▶ _Recorded data_:

######

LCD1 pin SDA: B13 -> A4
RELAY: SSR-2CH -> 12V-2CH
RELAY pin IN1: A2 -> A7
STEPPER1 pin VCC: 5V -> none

######

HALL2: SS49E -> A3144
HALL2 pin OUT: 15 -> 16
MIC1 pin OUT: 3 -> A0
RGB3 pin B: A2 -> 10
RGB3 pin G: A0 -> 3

######

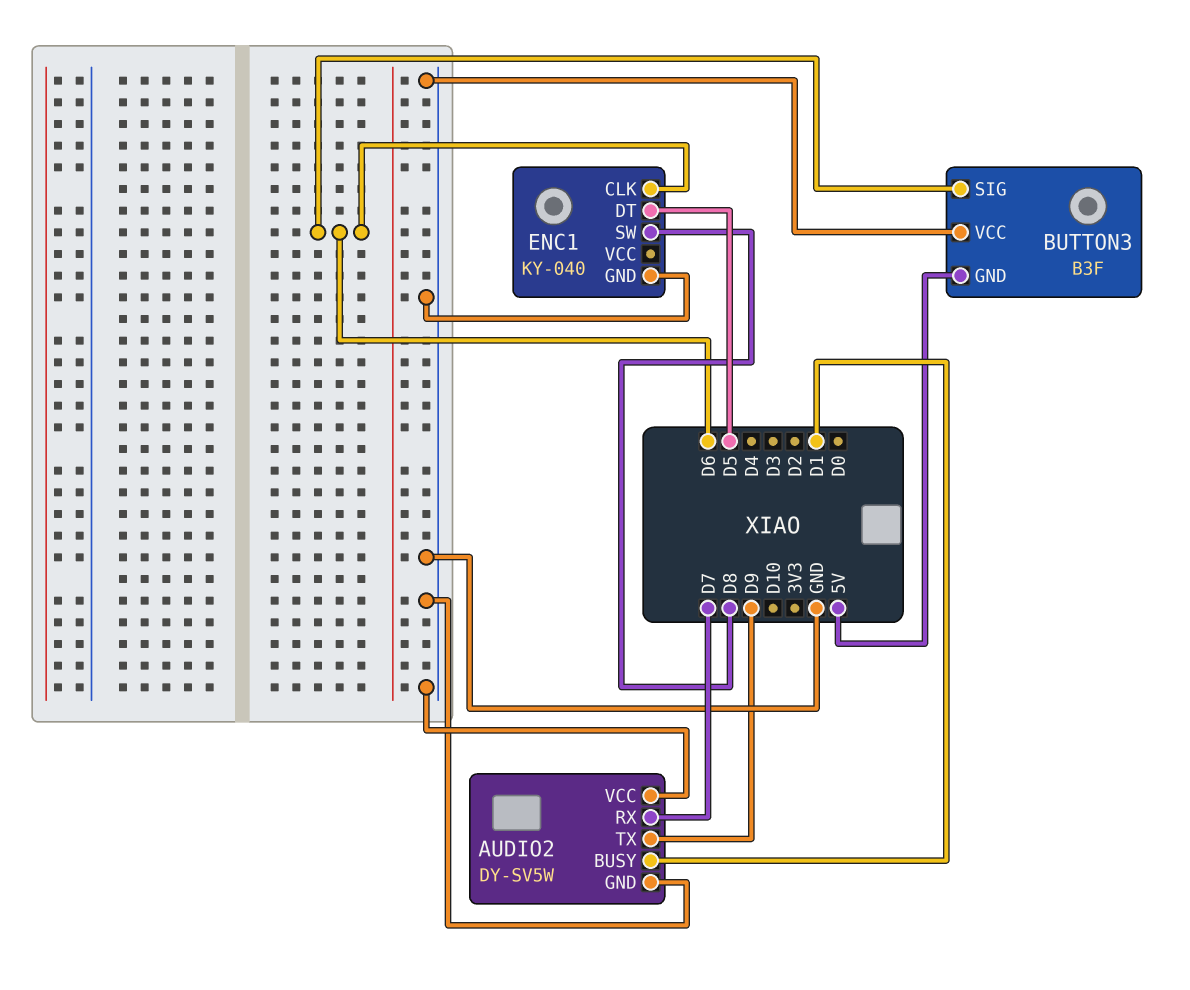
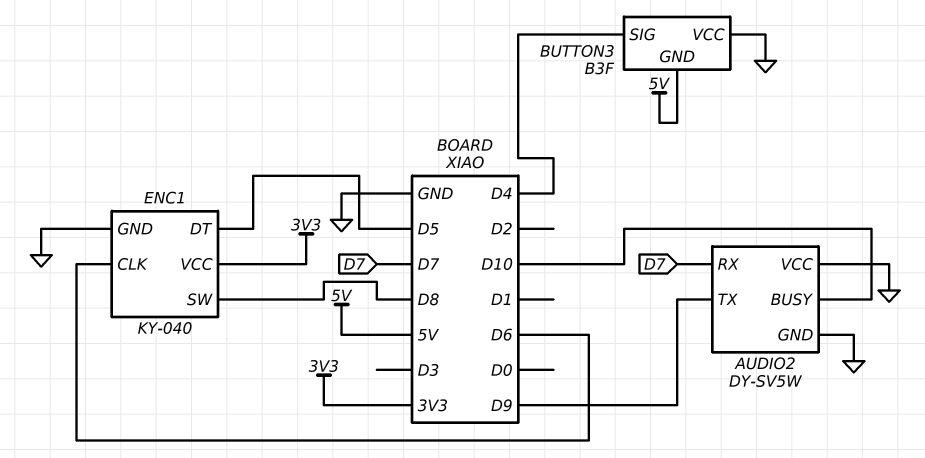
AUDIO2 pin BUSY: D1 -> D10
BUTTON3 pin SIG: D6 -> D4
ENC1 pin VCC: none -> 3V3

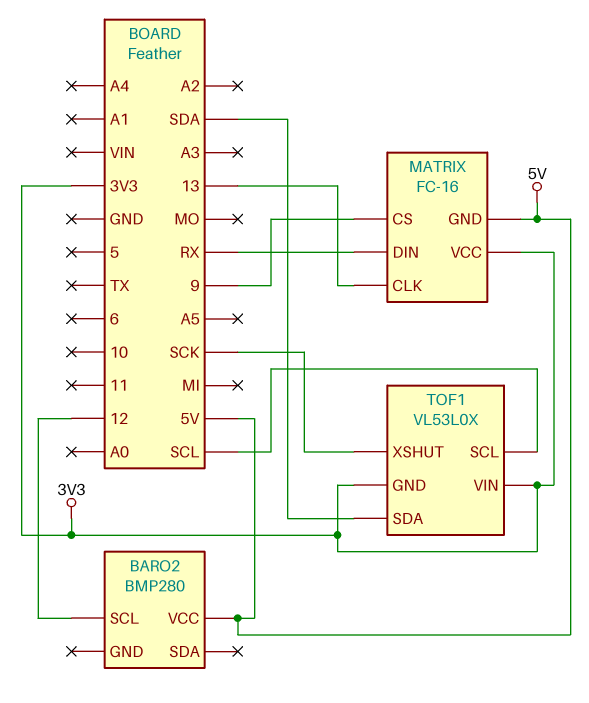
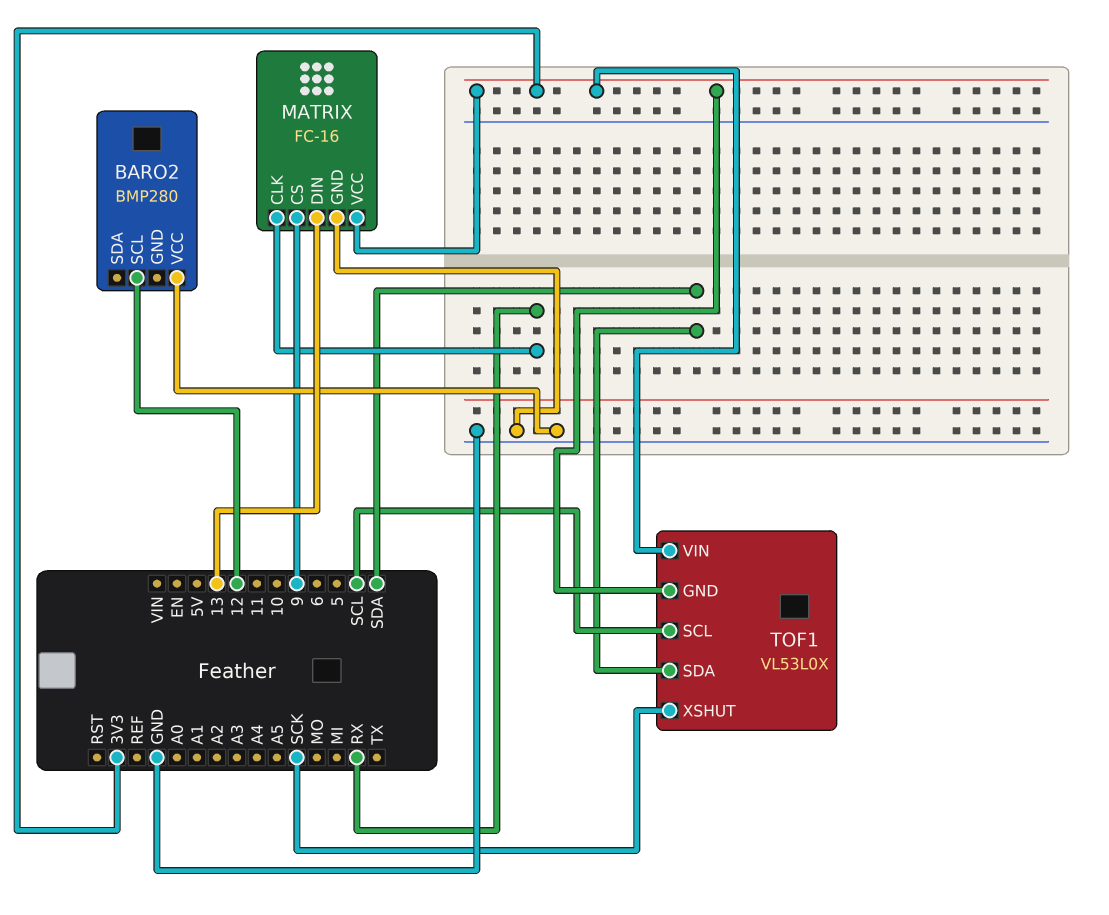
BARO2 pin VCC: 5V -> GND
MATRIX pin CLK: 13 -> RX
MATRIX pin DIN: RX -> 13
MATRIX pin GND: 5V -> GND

######

Look above for the line holding "LCD1 pin SDA: B13 -> A4" and the line holding "STEPPER1 pin VCC: 5V -> none", then output exactly those two lines and every line between them, nothing more.

▶ _Final answer_:
LCD1 pin SDA: B13 -> A4
RELAY: SSR-2CH -> 12V-2CH
RELAY pin IN1: A2 -> A7
STEPPER1 pin VCC: 5V -> none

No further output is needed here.